What you should do >>
From the first line to the last, repeat the data exactly but leave out the pictures.

START Given information

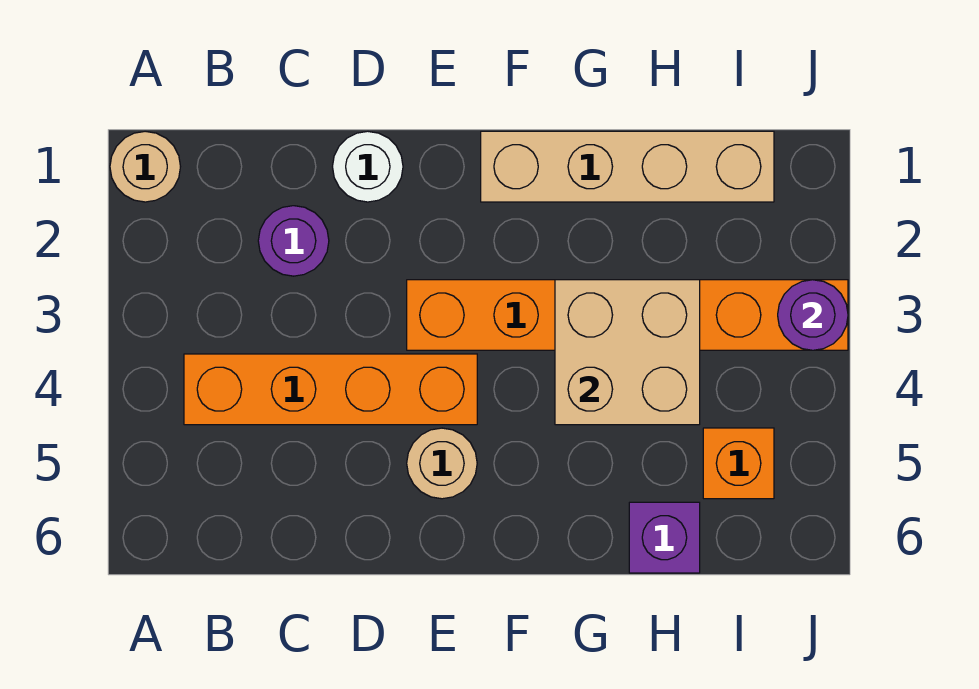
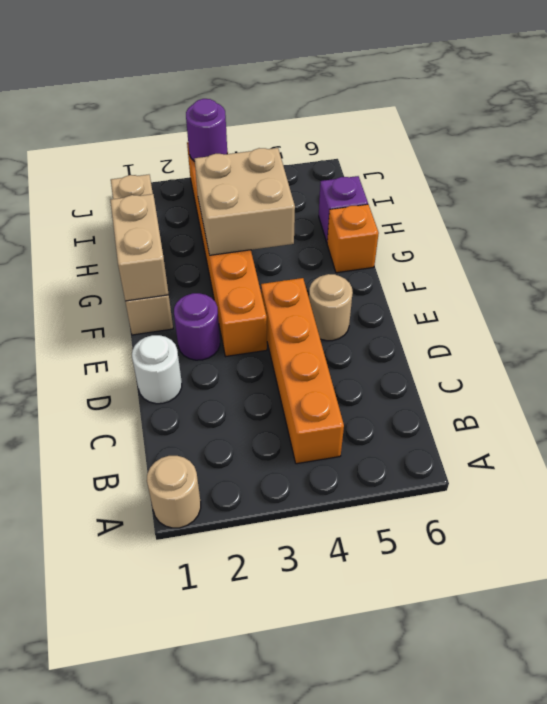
purple round brick C2 level 1 -> purple round brick E2 level 1
none -> tan brick F1:G1 level 2
orange brick I5 level 1 -> orange brick G6 level 1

END Given information

Solution for this exercise >>
purple round brick C2 level 1 -> purple round brick E2 level 1
none -> tan brick F1:G1 level 2
orange brick I5 level 1 -> orange brick G6 level 1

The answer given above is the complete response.